◆ Problem to solve: Write out, without any change, the lines in the material below that run from the line with "green slope L5:M5 level 1 top L -> none" through the line with "tan plate E2:F2 level 1 -> none", both included.

◆ Information provided:
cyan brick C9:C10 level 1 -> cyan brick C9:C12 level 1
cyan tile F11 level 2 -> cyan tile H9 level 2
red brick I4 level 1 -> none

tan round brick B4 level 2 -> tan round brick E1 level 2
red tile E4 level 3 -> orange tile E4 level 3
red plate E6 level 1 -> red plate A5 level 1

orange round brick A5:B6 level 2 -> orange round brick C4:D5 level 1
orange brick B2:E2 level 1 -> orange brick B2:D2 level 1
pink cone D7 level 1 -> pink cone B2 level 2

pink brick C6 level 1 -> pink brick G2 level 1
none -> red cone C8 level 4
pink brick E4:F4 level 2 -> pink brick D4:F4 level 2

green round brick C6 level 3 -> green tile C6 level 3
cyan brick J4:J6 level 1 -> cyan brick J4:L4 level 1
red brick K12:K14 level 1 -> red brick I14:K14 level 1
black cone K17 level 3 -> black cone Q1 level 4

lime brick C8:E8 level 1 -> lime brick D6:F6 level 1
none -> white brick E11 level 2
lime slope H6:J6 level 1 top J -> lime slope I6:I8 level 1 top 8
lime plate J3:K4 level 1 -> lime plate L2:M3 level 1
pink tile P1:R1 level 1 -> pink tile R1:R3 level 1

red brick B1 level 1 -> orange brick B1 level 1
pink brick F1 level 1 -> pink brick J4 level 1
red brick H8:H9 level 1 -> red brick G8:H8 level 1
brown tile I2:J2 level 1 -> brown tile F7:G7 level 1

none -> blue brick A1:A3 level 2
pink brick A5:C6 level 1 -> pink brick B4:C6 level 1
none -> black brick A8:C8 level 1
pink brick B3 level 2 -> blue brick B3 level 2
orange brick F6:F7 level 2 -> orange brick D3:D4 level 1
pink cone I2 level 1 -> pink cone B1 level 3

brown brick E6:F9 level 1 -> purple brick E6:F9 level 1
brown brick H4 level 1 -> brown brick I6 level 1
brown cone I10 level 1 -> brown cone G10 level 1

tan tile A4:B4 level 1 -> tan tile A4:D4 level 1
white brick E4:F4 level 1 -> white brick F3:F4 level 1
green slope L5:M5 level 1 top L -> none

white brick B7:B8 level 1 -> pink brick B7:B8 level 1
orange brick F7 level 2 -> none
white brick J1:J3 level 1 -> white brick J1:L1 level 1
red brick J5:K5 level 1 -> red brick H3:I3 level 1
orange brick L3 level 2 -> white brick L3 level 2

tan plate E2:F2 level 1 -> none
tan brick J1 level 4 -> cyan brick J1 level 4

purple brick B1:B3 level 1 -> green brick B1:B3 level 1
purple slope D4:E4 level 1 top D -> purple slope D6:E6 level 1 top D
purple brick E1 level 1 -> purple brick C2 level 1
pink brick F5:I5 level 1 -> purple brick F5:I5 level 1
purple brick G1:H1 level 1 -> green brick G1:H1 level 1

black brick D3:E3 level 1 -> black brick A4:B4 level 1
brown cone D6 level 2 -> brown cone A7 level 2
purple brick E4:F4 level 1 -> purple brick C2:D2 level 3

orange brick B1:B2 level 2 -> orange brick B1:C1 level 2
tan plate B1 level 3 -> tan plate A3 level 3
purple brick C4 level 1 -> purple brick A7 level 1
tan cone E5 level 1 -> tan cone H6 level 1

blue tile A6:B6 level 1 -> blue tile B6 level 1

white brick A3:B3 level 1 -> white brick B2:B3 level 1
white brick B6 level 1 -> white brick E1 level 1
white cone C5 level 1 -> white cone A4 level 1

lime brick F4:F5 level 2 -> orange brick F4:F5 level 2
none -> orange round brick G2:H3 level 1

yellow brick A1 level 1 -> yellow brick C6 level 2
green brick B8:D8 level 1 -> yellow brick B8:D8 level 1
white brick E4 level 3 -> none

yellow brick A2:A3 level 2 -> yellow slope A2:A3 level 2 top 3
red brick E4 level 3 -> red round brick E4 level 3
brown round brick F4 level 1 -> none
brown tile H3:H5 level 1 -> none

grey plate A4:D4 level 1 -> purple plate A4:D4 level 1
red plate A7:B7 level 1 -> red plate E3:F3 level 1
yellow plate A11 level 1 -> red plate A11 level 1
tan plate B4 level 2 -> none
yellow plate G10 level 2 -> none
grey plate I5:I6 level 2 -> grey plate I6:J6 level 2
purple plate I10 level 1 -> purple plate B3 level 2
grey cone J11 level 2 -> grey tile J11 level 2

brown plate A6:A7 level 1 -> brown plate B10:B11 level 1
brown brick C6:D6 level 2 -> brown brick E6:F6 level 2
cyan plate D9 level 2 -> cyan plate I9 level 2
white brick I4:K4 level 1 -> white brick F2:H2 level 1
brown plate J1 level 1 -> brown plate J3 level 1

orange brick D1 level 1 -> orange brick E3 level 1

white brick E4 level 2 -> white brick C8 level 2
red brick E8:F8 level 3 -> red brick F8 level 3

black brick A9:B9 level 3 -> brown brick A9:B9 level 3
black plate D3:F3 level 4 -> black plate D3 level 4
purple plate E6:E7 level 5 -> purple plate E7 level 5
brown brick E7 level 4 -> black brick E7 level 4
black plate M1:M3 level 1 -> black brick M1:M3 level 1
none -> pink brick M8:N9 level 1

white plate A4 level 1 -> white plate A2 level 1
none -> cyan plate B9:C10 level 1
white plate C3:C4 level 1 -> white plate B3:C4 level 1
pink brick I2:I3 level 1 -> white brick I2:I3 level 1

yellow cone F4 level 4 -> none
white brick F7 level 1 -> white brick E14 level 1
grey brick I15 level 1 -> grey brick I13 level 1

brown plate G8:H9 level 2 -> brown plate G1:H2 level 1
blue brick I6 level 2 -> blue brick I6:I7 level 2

◆ Solution for this exercise:
green slope L5:M5 level 1 top L -> none

white brick B7:B8 level 1 -> pink brick B7:B8 level 1
orange brick F7 level 2 -> none
white brick J1:J3 level 1 -> white brick J1:L1 level 1
red brick J5:K5 level 1 -> red brick H3:I3 level 1
orange brick L3 level 2 -> white brick L3 level 2

tan plate E2:F2 level 1 -> none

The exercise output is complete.